*Task requirements*
Could you say how many lines in the entries contain the string "left"? Give only that number.

*Exercise input*
☆ ☆ ☆
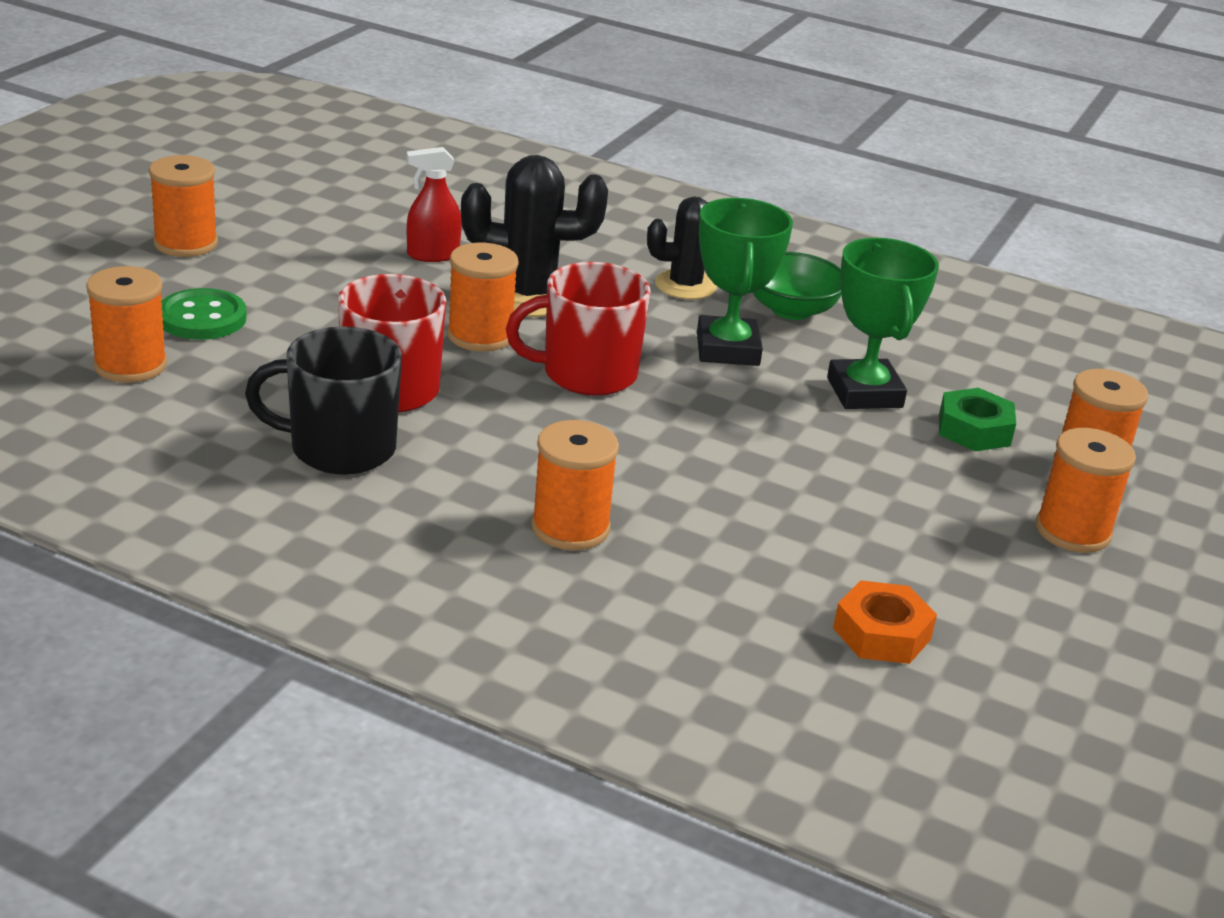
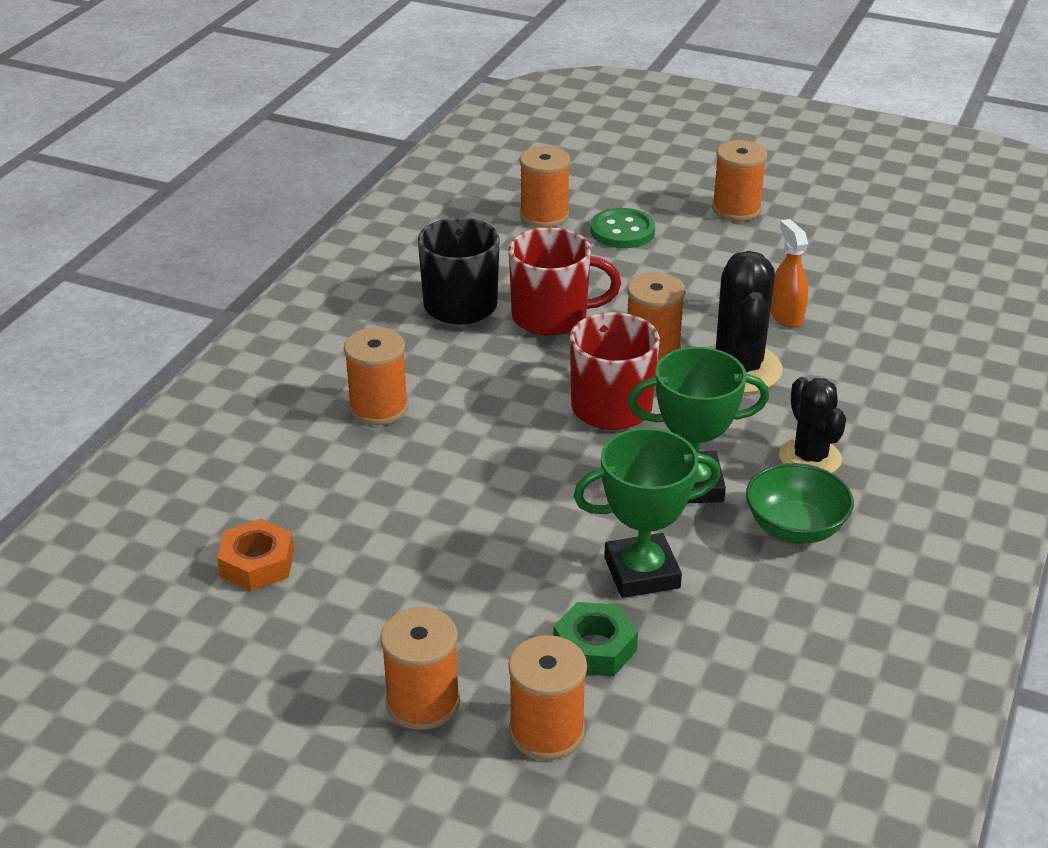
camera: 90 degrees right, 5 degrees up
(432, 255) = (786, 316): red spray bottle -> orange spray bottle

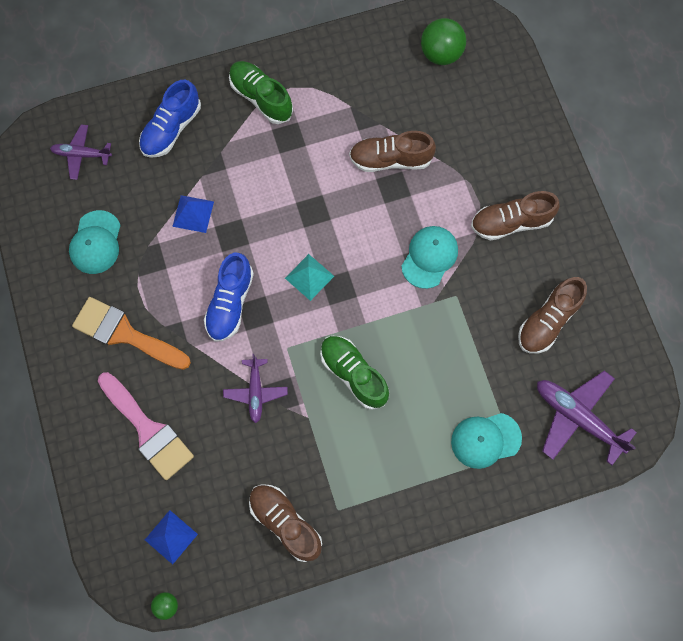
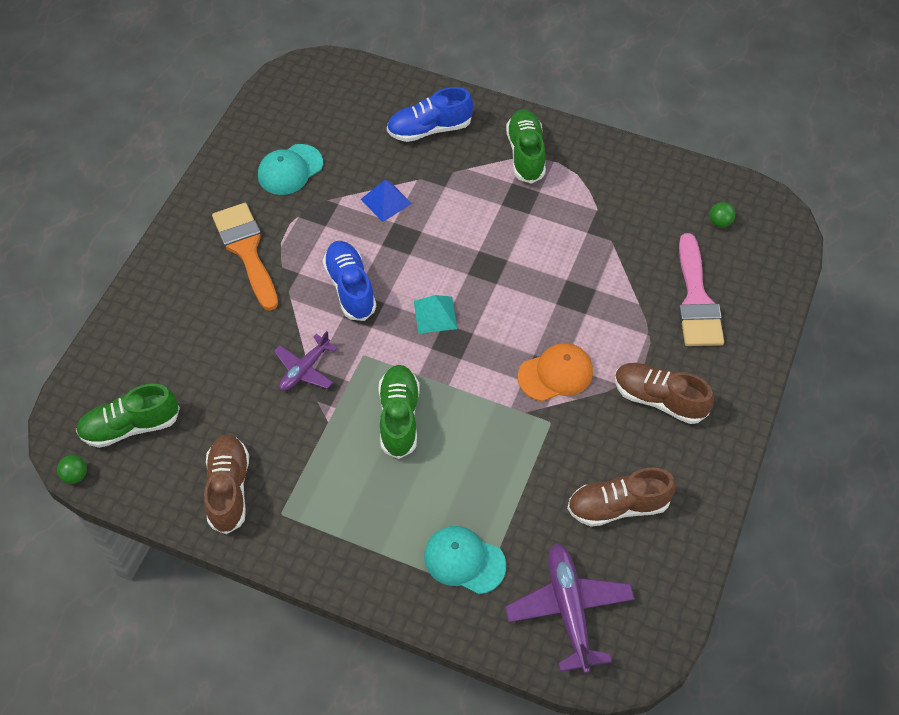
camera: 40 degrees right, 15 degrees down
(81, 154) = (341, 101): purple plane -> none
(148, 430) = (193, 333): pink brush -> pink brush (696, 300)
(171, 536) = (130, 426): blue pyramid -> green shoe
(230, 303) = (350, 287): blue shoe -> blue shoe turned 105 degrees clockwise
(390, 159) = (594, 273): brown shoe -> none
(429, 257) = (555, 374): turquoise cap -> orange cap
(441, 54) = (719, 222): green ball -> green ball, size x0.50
☆ ☆ ☆
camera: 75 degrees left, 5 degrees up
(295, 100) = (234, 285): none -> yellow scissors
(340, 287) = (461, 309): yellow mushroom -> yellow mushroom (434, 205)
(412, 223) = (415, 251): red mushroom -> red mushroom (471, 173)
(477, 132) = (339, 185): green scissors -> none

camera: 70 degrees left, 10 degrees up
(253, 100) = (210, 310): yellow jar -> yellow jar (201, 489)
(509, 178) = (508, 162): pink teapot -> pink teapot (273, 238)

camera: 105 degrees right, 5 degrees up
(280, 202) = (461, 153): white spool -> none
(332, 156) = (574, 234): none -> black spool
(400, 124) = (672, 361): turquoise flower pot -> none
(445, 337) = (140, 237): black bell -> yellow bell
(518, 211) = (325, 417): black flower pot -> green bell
☆ ☆ ☆
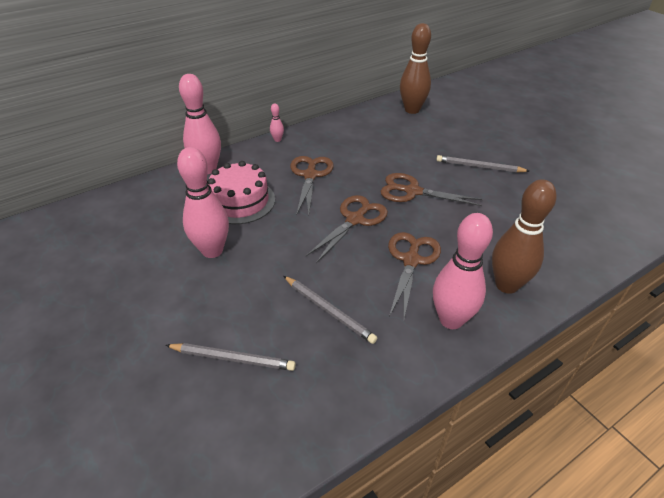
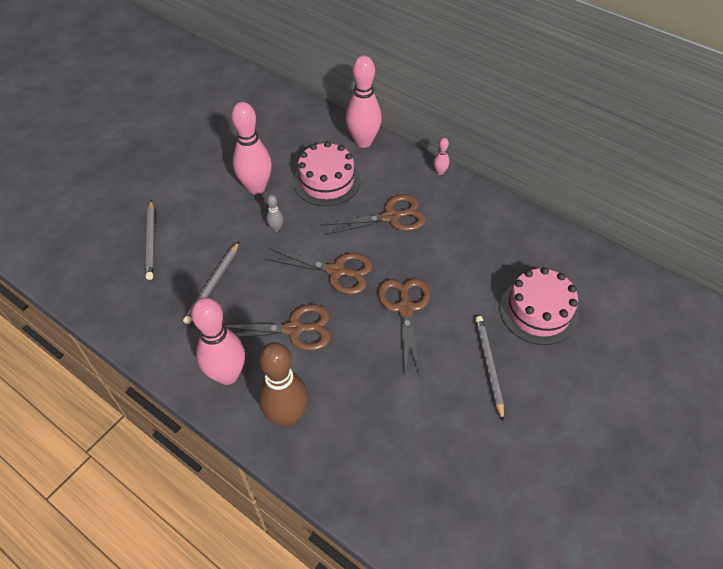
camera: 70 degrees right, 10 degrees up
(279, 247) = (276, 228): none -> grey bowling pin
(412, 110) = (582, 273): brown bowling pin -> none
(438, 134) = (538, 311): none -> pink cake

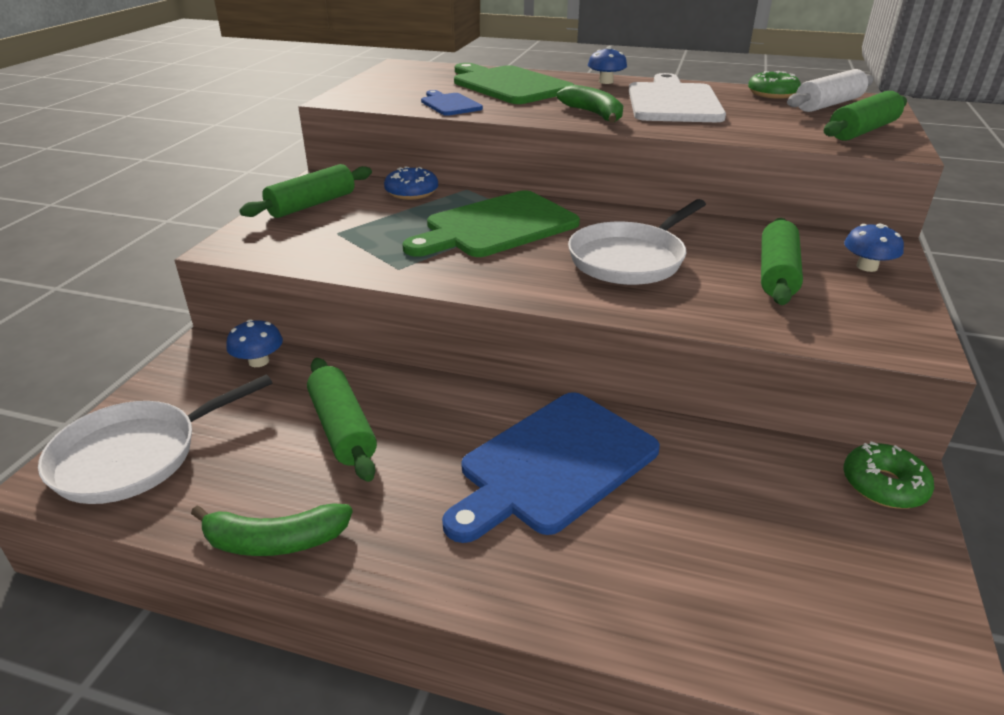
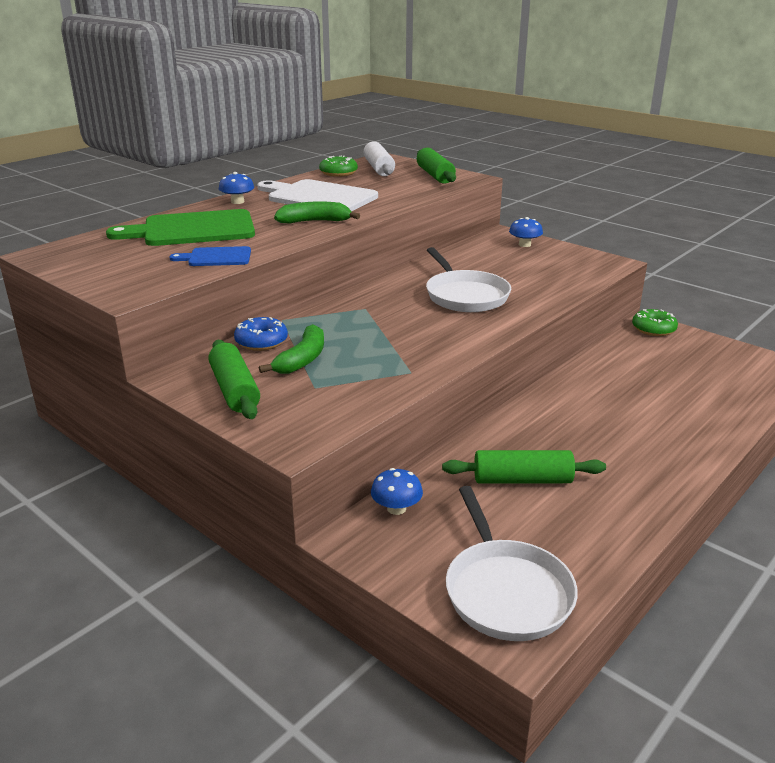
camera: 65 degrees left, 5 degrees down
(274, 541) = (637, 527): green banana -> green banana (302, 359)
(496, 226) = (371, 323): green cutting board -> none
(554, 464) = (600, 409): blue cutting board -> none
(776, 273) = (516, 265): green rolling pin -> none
☆ ☆ ☆
*Output of the exercise*
3